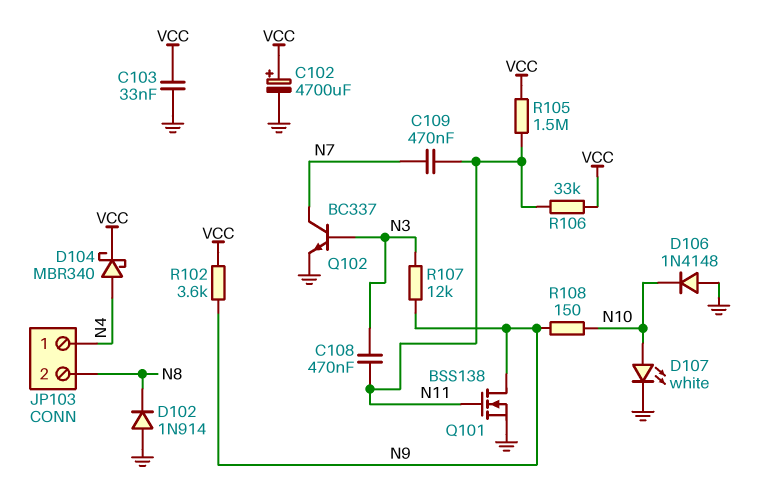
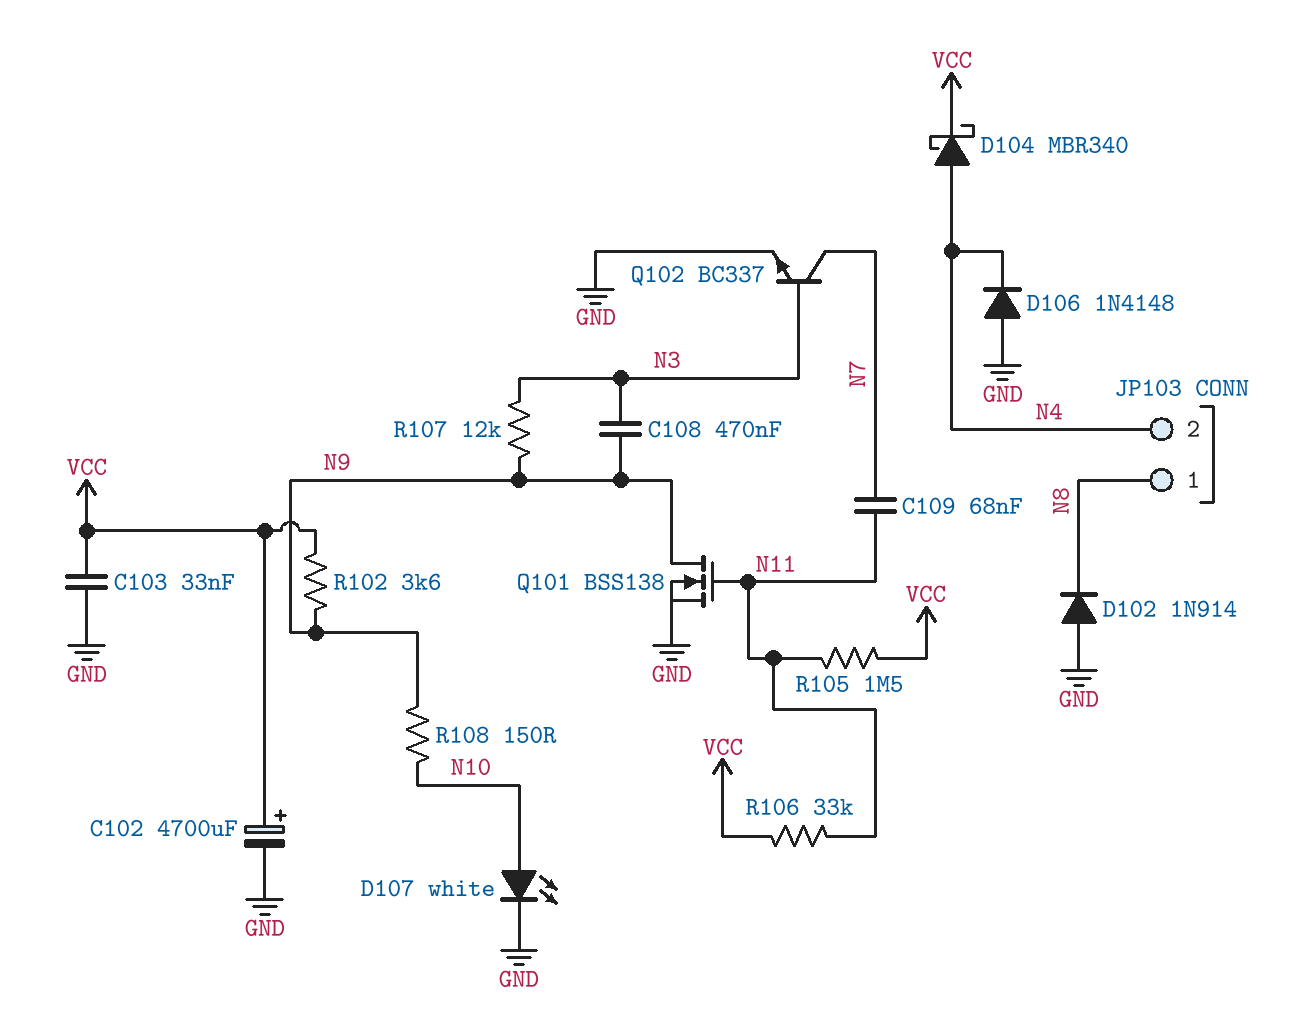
C108: 470nF (N3, N11) -> 470nF (N3, N9)
C109: 470nF (N7, N11) -> 68nF (N7, N11)
D106: diode 1N4148 (A GND, K N10) -> diode 1N4148 (A GND, K N4)
JP103 pin 1: N4 -> N8
JP103 pin 2: N8 -> N4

WORK TO BE COMPLETED: Please restate the entries word for word. Skip the pictures.

EXERCISE SOLUTION:
C108: 470nF (N3, N11) -> 470nF (N3, N9)
C109: 470nF (N7, N11) -> 68nF (N7, N11)
D106: diode 1N4148 (A GND, K N10) -> diode 1N4148 (A GND, K N4)
JP103 pin 1: N4 -> N8
JP103 pin 2: N8 -> N4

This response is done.